───── MATERIALE FORNITO

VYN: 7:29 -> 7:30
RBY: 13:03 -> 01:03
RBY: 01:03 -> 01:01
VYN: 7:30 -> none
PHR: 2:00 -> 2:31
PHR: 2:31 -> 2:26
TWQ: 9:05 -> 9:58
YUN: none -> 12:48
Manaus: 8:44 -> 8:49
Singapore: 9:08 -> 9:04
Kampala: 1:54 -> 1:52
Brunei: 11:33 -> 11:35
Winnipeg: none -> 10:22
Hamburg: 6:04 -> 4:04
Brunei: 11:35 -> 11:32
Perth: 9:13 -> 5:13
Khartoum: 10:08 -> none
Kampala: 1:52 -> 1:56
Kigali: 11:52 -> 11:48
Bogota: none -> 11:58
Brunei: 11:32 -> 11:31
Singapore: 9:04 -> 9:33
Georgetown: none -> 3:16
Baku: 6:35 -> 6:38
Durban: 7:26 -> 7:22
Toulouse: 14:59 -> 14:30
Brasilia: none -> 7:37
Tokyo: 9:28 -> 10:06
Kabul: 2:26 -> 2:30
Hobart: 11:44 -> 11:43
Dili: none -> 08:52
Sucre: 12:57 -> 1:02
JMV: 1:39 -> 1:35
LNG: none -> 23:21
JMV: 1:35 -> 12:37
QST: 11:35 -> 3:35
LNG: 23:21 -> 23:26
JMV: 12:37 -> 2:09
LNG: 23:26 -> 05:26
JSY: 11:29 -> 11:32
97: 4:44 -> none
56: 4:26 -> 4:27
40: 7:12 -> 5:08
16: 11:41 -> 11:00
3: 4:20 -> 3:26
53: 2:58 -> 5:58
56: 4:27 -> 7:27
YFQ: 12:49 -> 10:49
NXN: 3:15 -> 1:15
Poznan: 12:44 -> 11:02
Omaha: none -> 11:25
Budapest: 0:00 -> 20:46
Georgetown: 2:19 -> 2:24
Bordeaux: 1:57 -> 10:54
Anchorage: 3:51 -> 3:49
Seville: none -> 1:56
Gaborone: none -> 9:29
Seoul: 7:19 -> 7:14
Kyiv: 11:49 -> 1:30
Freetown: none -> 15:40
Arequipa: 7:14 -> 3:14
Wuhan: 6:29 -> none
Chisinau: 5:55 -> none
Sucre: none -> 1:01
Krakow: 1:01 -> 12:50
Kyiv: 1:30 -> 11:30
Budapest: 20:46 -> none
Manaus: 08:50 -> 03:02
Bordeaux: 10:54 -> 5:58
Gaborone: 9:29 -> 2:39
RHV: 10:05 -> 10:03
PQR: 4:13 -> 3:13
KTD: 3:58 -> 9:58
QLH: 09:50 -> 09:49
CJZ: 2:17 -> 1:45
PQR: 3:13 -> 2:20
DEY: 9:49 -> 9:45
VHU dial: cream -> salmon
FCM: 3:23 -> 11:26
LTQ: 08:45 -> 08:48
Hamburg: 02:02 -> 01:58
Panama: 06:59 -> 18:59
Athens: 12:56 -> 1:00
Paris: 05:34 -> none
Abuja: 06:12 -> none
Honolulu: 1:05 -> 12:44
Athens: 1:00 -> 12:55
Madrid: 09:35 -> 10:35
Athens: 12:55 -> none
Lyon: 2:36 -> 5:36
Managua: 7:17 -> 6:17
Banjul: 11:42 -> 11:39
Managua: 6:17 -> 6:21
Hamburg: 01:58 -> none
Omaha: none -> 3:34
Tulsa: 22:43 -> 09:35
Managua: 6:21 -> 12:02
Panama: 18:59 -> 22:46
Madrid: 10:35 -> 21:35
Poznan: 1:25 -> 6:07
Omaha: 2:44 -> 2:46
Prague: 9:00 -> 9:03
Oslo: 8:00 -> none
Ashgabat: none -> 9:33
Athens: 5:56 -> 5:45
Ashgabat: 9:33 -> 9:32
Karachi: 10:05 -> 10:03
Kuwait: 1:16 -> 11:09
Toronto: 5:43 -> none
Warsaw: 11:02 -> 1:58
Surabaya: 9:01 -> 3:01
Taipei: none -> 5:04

──────────

_COMPITO DA SVOLGERE_:
Mostra tutte le righe dei dati riportati sopra che contengono la stringa "Managua". Maiuscole e minuscole vanno distinte.

_RISULTATO ESERCIZIO_:
Managua: 7:17 -> 6:17
Managua: 6:17 -> 6:21
Managua: 6:21 -> 12:02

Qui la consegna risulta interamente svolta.